# Instructions to follow
Check every line below for the word "spinning" and show those that hold it.

──────── Excerpted records

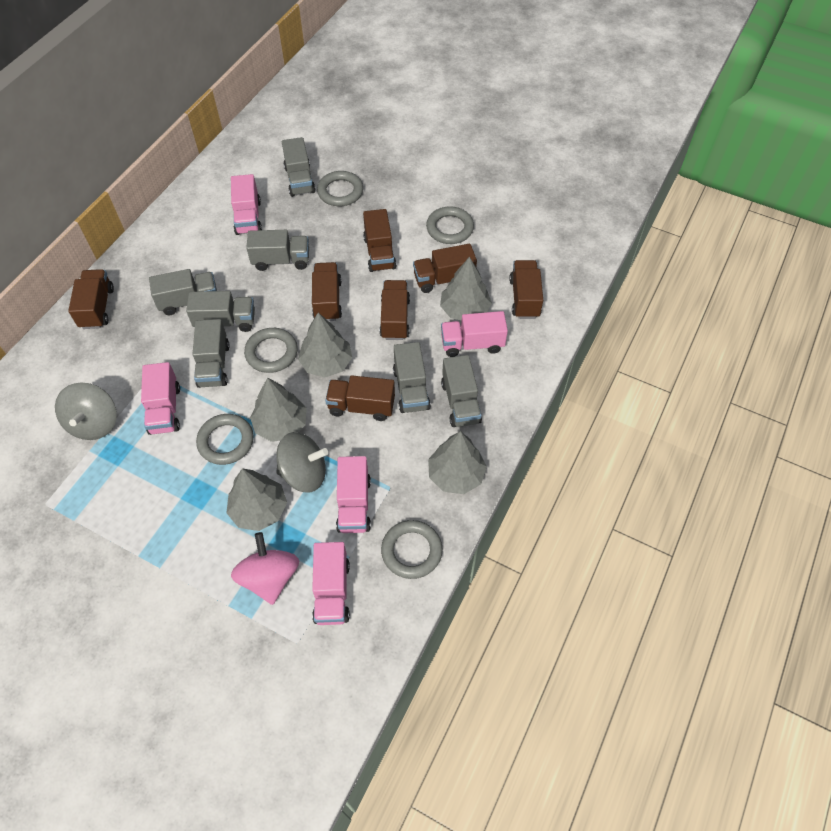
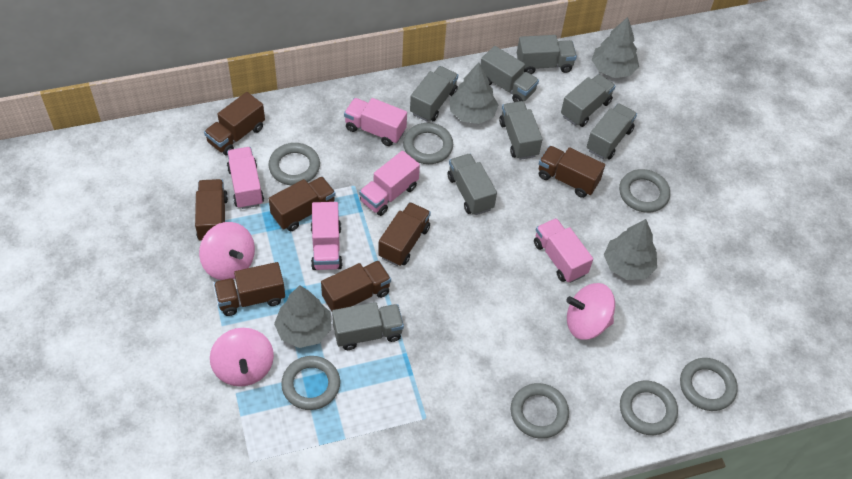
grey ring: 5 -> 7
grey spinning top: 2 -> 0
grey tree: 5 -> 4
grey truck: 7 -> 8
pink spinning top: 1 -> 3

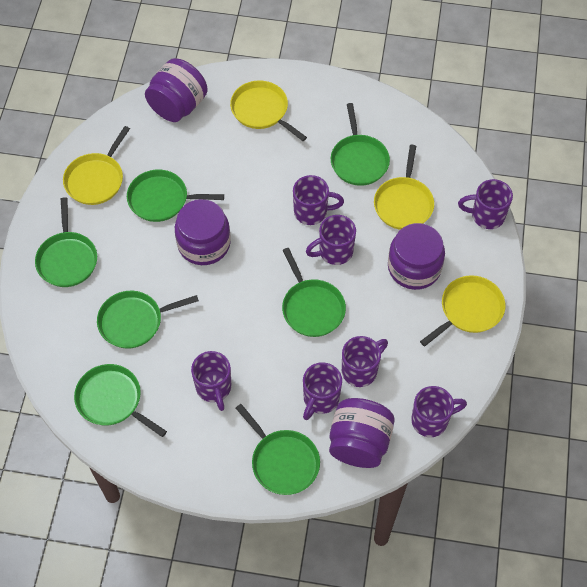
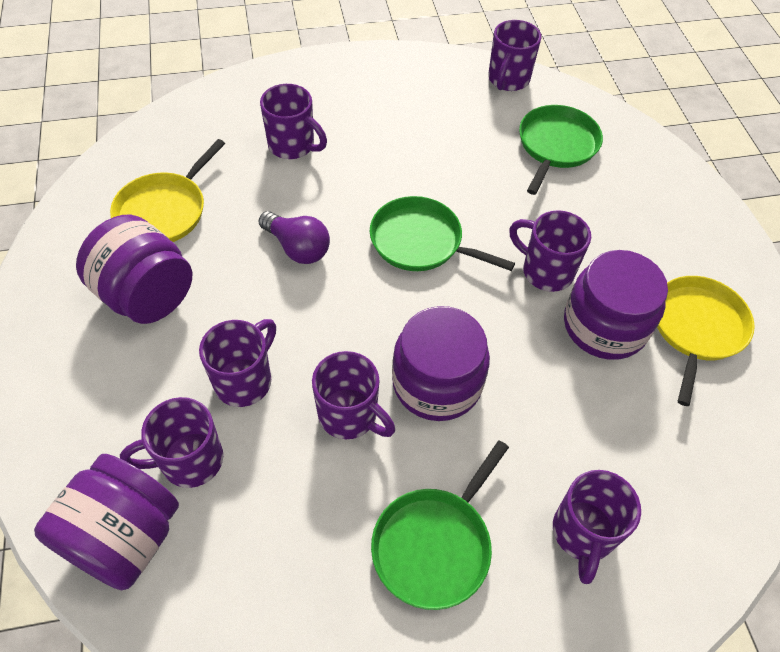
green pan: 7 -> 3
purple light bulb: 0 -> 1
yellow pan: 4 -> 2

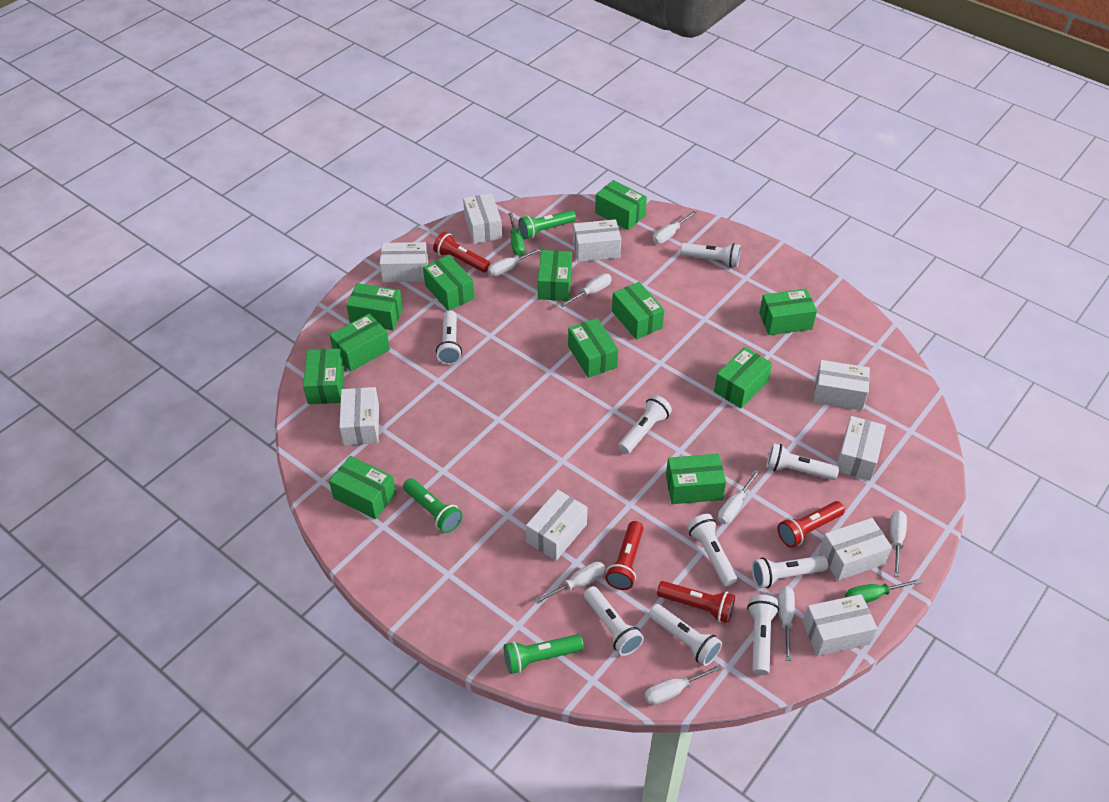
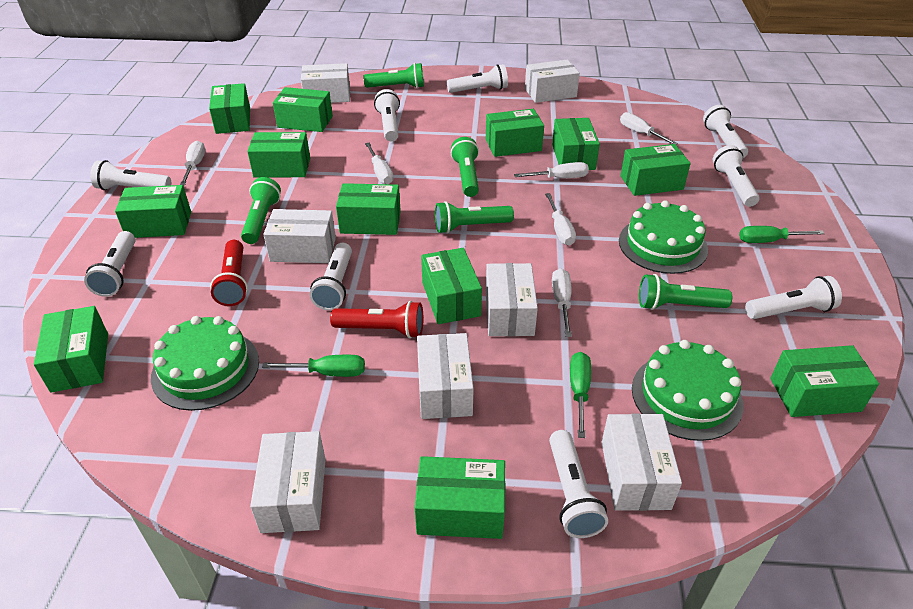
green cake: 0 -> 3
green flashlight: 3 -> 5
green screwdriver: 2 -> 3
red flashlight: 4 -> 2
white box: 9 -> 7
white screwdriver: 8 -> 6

────────────────

# Solution to this exercise
grey spinning top: 2 -> 0
pink spinning top: 1 -> 3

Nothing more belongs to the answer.